(Data records begins)
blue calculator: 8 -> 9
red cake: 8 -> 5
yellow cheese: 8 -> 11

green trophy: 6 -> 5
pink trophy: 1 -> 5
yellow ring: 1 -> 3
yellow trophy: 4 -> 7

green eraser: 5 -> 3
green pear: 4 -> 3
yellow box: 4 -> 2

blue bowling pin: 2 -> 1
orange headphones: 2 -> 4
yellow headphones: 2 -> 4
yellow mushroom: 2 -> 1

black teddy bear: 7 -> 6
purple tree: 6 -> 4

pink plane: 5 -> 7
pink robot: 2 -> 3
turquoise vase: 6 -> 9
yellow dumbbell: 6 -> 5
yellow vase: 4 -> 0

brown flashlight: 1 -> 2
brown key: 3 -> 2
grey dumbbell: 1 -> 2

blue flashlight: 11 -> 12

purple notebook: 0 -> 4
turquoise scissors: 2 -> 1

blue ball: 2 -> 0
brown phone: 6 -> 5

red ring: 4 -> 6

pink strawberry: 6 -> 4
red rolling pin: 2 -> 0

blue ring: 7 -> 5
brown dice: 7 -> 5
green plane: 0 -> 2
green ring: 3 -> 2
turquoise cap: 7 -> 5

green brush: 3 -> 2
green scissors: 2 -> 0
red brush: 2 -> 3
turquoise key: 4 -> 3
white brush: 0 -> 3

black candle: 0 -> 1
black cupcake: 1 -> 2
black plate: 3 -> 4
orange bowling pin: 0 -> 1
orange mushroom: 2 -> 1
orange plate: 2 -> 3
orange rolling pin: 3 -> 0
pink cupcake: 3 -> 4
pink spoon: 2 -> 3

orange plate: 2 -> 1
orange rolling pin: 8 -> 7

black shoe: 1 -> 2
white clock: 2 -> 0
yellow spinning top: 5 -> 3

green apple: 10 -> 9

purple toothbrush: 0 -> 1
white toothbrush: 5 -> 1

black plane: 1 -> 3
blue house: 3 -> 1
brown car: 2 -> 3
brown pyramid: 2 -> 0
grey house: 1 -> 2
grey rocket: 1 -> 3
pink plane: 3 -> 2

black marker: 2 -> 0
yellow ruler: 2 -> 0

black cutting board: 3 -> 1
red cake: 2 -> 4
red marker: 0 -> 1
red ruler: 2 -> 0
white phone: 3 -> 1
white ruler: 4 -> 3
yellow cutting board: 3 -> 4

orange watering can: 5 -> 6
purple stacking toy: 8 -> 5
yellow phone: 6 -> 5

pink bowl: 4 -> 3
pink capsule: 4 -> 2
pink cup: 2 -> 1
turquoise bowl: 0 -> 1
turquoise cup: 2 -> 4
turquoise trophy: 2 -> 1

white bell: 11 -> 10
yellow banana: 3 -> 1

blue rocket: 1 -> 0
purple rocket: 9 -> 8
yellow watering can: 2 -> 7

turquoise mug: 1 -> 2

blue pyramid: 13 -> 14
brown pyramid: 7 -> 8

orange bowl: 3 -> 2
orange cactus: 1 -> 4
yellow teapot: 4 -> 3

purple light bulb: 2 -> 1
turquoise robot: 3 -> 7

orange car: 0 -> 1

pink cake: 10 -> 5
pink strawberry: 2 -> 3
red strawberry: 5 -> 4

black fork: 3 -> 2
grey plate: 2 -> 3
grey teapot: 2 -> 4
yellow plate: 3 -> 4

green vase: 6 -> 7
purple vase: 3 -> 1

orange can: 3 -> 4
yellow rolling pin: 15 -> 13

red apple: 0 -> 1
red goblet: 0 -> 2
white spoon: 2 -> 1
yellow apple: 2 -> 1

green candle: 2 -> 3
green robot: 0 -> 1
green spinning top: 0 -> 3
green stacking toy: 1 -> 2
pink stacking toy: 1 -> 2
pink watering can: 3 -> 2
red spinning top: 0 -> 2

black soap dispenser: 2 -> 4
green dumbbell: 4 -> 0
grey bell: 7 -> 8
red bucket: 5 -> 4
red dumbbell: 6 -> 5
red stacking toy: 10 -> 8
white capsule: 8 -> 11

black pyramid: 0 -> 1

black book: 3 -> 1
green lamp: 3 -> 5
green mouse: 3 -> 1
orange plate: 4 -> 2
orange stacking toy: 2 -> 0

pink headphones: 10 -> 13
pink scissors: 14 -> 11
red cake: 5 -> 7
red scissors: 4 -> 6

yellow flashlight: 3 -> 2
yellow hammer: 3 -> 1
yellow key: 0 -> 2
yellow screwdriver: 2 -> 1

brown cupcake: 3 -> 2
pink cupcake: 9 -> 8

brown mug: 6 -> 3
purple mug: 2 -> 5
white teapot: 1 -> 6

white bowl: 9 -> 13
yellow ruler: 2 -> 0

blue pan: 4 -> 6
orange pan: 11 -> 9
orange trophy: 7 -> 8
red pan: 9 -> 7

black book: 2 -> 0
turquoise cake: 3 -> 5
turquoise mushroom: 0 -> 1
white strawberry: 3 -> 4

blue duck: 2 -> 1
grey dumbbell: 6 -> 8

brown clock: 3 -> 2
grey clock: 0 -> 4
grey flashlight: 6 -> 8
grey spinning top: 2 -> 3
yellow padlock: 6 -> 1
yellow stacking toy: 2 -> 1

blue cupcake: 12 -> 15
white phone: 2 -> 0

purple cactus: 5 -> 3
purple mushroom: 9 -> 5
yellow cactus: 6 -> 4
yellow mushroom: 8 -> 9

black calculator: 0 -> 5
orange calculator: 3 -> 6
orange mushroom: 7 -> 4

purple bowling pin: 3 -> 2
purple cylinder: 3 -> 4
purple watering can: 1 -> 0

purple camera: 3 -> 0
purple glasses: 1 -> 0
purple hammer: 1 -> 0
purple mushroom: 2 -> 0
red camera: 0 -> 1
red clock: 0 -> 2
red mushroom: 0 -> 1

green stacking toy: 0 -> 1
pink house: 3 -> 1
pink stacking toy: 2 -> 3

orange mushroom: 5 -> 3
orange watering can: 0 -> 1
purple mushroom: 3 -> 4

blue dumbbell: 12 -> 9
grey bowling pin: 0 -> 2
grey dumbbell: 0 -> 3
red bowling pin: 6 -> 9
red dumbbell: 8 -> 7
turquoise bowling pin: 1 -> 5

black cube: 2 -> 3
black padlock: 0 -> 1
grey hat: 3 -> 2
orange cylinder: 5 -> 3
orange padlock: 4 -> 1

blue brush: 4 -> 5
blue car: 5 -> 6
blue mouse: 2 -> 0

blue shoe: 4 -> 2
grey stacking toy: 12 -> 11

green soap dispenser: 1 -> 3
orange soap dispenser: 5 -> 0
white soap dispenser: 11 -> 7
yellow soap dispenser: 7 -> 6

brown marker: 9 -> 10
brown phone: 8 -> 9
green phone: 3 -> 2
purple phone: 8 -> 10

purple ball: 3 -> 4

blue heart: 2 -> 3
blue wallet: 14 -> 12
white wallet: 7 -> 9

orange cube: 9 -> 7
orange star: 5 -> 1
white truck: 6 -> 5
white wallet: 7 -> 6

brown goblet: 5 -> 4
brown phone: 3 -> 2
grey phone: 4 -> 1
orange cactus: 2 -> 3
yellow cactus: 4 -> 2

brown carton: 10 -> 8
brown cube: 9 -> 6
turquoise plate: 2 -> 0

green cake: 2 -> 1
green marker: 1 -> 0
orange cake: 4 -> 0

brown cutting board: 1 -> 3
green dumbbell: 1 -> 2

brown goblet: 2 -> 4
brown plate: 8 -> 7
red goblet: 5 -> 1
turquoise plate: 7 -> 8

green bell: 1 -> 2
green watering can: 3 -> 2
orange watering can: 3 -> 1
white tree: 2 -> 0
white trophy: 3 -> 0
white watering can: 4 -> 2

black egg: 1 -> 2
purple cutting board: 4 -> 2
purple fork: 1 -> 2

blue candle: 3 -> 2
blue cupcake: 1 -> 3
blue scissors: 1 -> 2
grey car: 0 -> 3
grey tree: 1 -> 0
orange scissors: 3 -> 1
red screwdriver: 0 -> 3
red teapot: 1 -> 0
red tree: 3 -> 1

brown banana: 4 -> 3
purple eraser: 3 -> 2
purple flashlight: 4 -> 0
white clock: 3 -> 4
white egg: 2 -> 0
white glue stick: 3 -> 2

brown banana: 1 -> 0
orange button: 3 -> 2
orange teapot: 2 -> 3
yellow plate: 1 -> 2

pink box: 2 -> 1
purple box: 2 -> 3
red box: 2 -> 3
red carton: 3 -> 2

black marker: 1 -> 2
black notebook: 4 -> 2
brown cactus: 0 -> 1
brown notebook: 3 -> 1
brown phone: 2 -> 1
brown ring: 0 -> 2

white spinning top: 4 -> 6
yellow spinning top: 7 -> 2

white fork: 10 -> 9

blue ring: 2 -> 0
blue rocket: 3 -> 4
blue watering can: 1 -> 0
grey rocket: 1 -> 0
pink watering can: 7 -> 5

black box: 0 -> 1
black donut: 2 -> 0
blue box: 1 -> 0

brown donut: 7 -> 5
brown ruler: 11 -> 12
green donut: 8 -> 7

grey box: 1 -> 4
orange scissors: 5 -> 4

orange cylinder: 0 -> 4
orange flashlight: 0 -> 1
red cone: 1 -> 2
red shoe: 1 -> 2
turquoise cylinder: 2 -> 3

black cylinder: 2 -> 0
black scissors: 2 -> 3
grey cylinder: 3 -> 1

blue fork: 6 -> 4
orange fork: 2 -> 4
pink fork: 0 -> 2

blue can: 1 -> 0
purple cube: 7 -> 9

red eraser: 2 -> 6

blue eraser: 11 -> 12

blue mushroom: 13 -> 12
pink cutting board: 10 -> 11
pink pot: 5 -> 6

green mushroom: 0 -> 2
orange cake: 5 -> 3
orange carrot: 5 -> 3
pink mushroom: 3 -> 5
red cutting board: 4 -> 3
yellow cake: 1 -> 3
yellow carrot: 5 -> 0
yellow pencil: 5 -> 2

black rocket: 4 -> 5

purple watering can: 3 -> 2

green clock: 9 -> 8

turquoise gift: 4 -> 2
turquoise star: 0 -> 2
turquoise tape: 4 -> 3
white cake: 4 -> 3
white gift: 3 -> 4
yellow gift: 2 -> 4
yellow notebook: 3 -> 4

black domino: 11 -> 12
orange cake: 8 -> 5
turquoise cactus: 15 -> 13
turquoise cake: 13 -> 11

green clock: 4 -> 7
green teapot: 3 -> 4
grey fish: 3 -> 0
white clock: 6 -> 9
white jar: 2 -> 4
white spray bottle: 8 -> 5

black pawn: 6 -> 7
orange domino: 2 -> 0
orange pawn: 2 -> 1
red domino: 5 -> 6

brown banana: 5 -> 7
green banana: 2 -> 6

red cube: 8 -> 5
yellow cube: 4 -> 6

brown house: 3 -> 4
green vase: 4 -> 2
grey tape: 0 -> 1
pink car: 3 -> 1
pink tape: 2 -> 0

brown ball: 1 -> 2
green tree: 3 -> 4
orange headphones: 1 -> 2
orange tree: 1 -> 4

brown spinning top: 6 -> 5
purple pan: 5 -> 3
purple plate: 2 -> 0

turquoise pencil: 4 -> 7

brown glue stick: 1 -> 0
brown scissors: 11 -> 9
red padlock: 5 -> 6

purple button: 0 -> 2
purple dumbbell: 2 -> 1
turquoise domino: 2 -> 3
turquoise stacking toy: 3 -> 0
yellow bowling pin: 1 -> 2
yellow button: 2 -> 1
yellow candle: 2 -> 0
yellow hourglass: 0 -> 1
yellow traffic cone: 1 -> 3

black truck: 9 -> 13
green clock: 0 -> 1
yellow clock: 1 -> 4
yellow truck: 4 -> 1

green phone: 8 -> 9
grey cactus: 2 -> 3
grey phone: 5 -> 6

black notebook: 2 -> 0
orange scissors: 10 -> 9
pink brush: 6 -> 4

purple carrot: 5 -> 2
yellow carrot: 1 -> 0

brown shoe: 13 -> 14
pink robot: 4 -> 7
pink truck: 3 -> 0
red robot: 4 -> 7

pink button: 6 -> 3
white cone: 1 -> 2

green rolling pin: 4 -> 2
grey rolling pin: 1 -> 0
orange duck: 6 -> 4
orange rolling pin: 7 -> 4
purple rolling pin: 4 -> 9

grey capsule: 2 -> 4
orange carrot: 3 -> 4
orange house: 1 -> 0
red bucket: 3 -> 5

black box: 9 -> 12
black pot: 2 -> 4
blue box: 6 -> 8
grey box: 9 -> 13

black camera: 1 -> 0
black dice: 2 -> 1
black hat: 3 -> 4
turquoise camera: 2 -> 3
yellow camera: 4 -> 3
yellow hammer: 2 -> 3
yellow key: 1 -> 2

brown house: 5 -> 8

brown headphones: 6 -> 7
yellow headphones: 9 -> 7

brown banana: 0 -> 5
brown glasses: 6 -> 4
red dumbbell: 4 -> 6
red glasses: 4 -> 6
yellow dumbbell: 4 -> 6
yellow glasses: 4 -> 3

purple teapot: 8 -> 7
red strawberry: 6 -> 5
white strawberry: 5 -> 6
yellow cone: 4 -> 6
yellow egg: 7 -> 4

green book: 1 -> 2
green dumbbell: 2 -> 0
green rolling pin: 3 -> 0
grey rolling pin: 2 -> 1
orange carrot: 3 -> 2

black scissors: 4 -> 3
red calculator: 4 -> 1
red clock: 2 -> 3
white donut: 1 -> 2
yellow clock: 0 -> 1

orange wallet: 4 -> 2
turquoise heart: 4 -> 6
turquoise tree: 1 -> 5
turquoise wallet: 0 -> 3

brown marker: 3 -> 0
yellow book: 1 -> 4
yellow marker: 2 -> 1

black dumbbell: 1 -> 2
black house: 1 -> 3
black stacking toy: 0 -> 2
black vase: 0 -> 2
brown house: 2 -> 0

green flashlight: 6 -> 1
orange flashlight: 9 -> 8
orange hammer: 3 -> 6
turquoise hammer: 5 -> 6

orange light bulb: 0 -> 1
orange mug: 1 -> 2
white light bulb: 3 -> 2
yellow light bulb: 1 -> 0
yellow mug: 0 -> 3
(Data records ends)
* Problem details:
Copy every line of the listing where the word "calculator" appears.

* Output for this exercise:
blue calculator: 8 -> 9
black calculator: 0 -> 5
orange calculator: 3 -> 6
red calculator: 4 -> 1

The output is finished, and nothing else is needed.